(Object change descriptions)
[Start of Attachment]
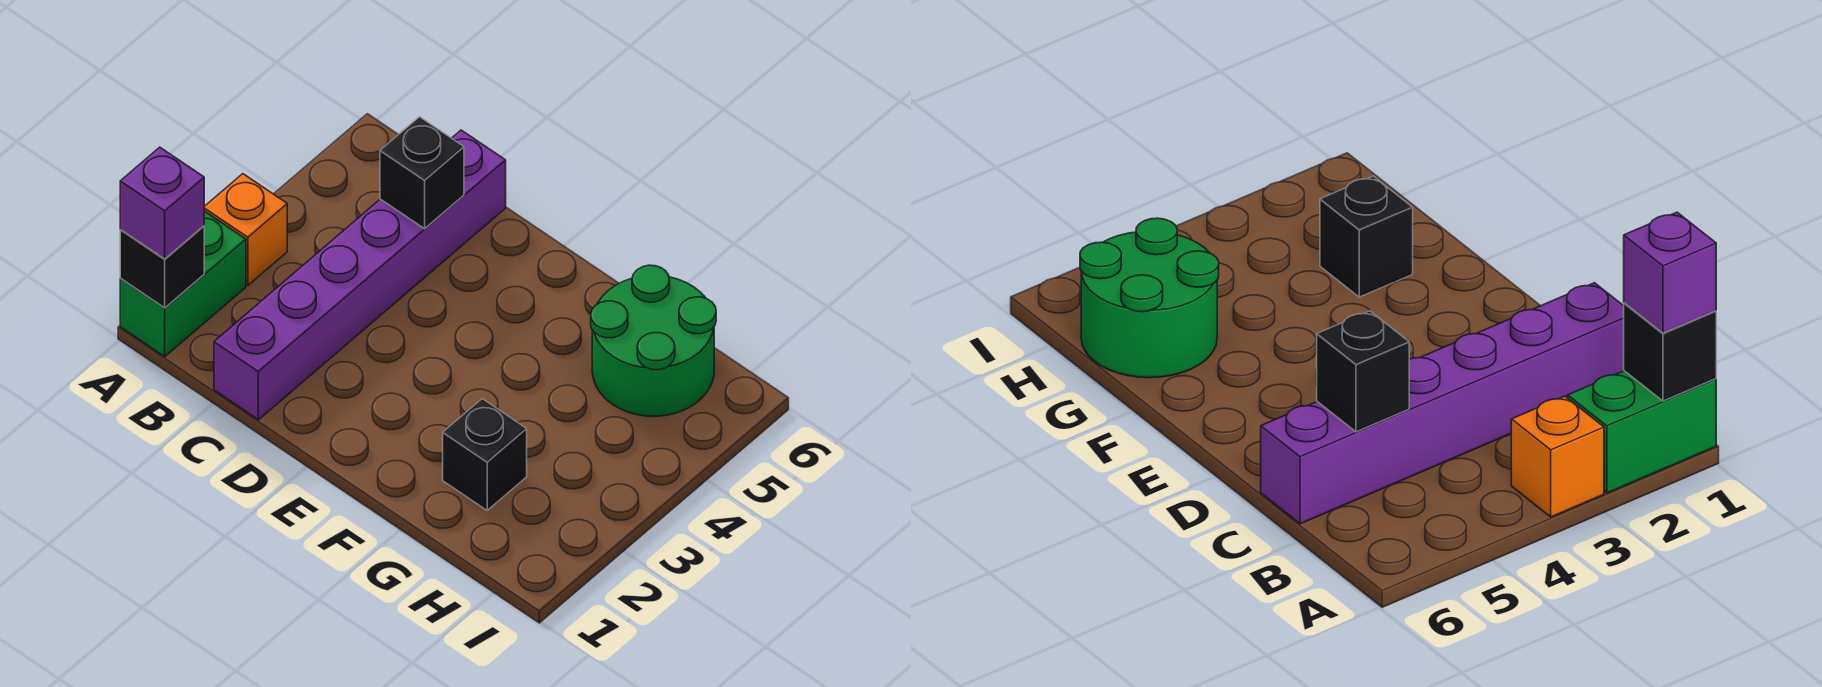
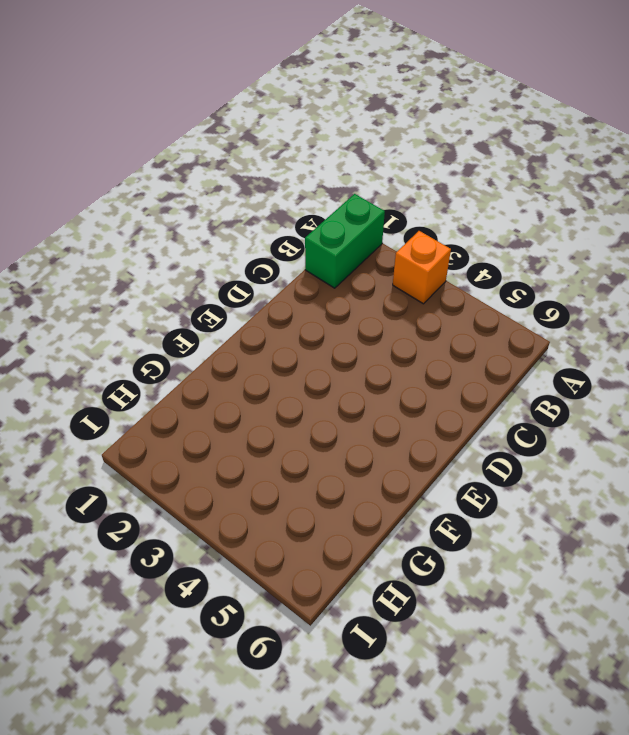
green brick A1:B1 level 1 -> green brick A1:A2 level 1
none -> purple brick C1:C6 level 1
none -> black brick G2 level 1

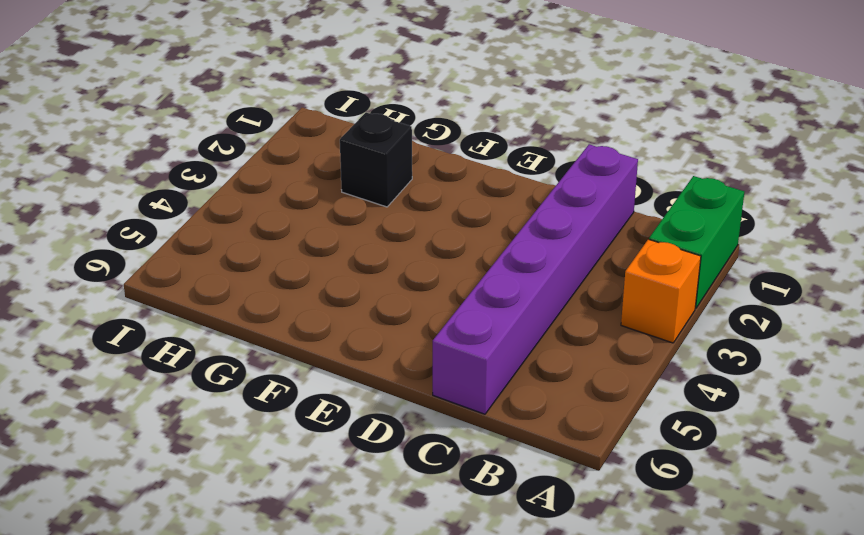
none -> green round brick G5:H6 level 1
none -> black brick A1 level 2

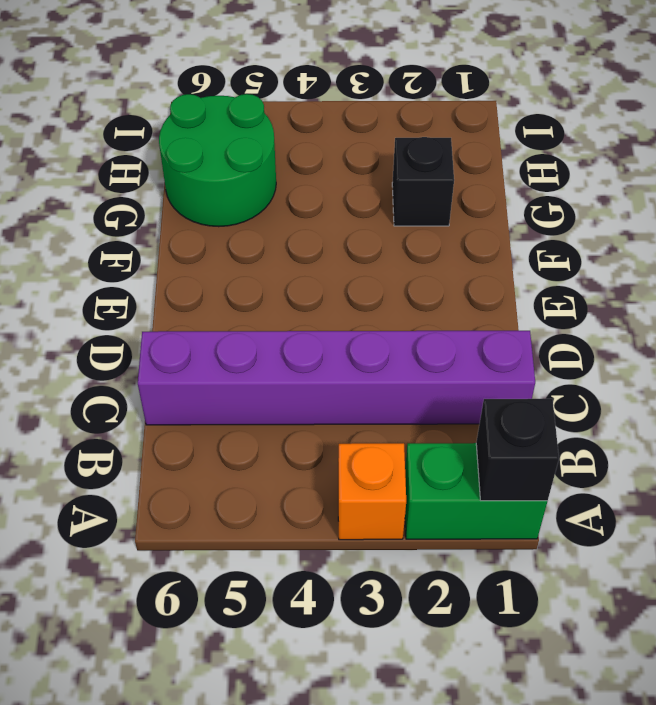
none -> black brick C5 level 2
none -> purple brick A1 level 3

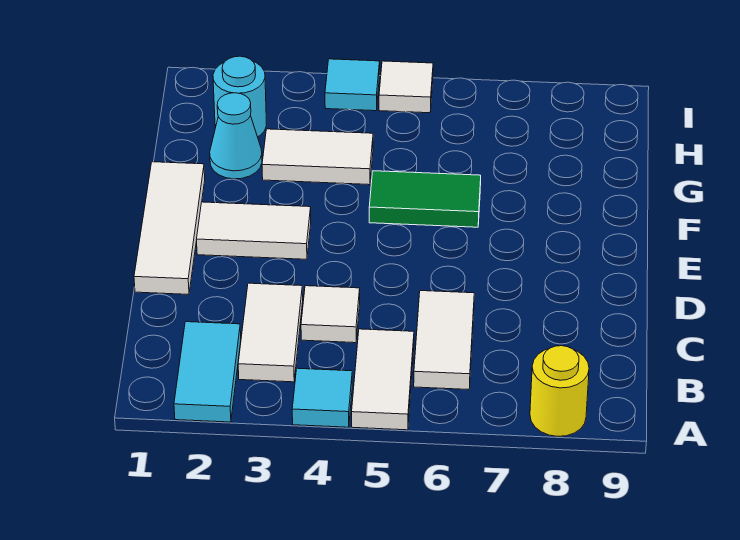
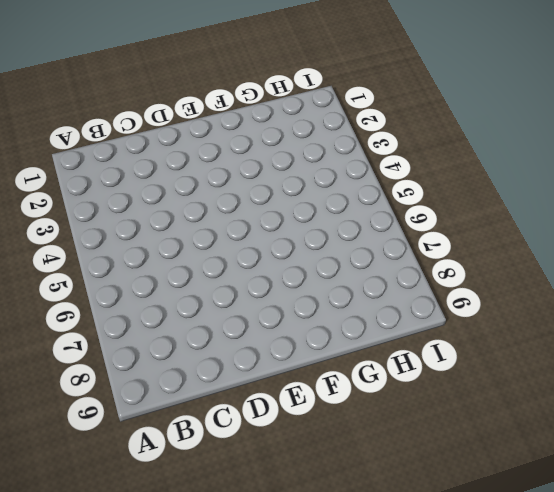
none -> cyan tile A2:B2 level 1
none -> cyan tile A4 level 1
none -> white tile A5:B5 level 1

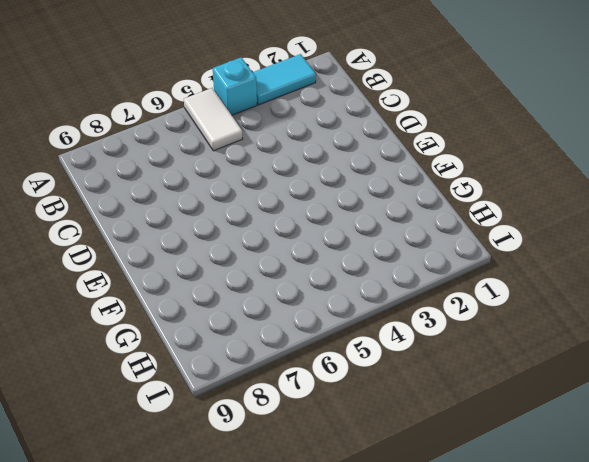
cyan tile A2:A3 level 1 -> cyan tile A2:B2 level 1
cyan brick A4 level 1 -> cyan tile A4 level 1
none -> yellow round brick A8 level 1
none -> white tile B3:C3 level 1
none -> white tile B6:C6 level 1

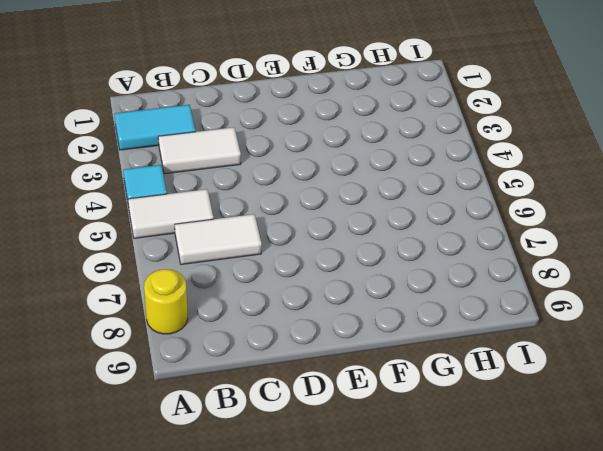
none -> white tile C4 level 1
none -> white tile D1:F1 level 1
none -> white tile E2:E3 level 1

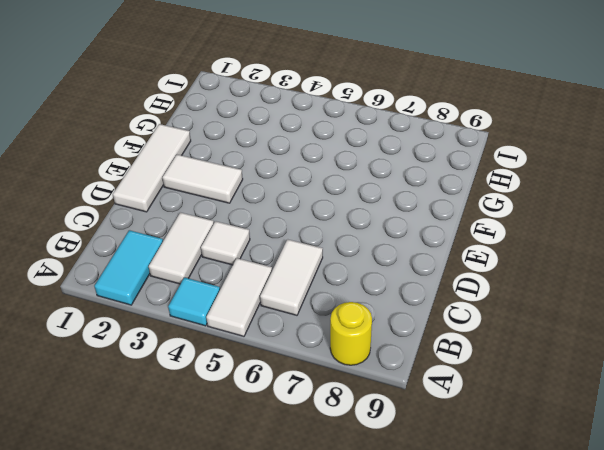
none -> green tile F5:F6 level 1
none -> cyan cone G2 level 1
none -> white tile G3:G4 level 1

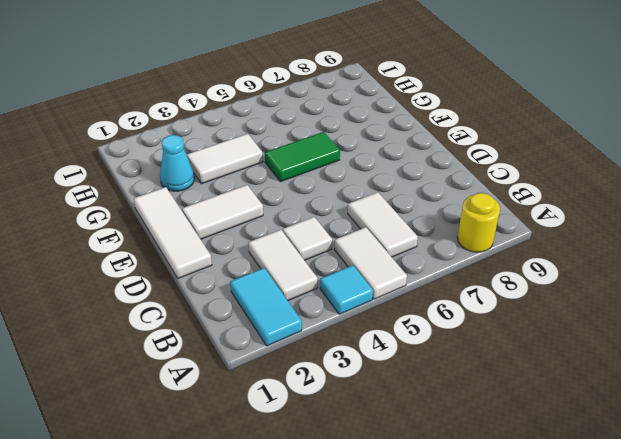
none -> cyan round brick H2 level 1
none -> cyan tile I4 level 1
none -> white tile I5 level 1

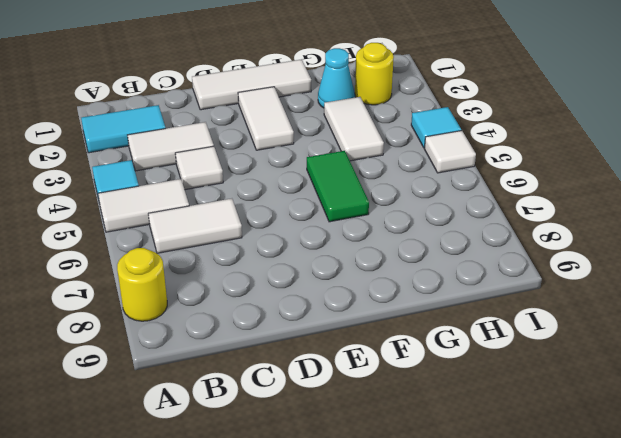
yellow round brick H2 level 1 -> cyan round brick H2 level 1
[End of Attachment]
▸ EXERCISE BRIEF
Go to the line above that has "none -> white tile A5:B5 level 1" and copy exactly from there down to the line that has "none -> white tile C4 level 1", both included. Leave the pictures out.

▸ RESPONSE TO THE TASK
none -> white tile A5:B5 level 1

cyan tile A2:A3 level 1 -> cyan tile A2:B2 level 1
cyan brick A4 level 1 -> cyan tile A4 level 1
none -> yellow round brick A8 level 1
none -> white tile B3:C3 level 1
none -> white tile B6:C6 level 1

none -> white tile C4 level 1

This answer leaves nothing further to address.